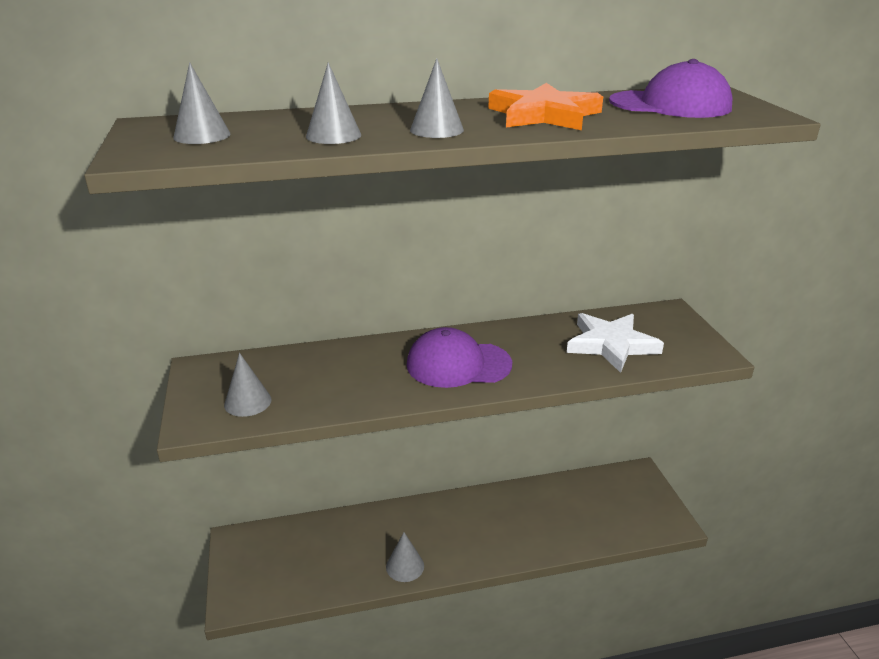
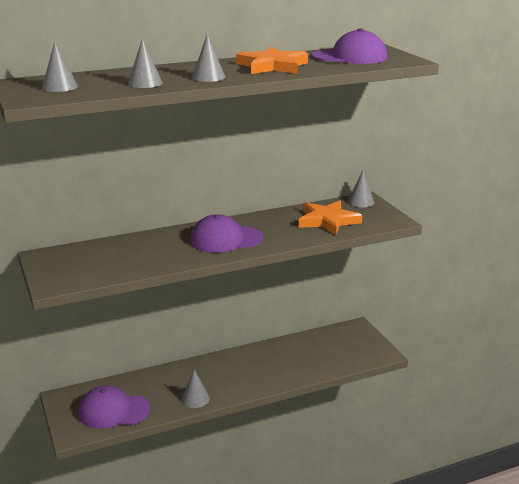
camera: 10 degrees left, 5 degrees down
(248, 402) = (85, 271): grey cone -> grey cone (361, 202)
(295, 572) = (113, 411): none -> purple cap
(611, 345) = (328, 221): white star -> orange star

• • • • •

→ Directions for this task
Copy each line above exactly, with no images.

→ The answer
camera: 10 degrees left, 5 degrees down
(248, 402) = (85, 271): grey cone -> grey cone (361, 202)
(295, 572) = (113, 411): none -> purple cap
(611, 345) = (328, 221): white star -> orange star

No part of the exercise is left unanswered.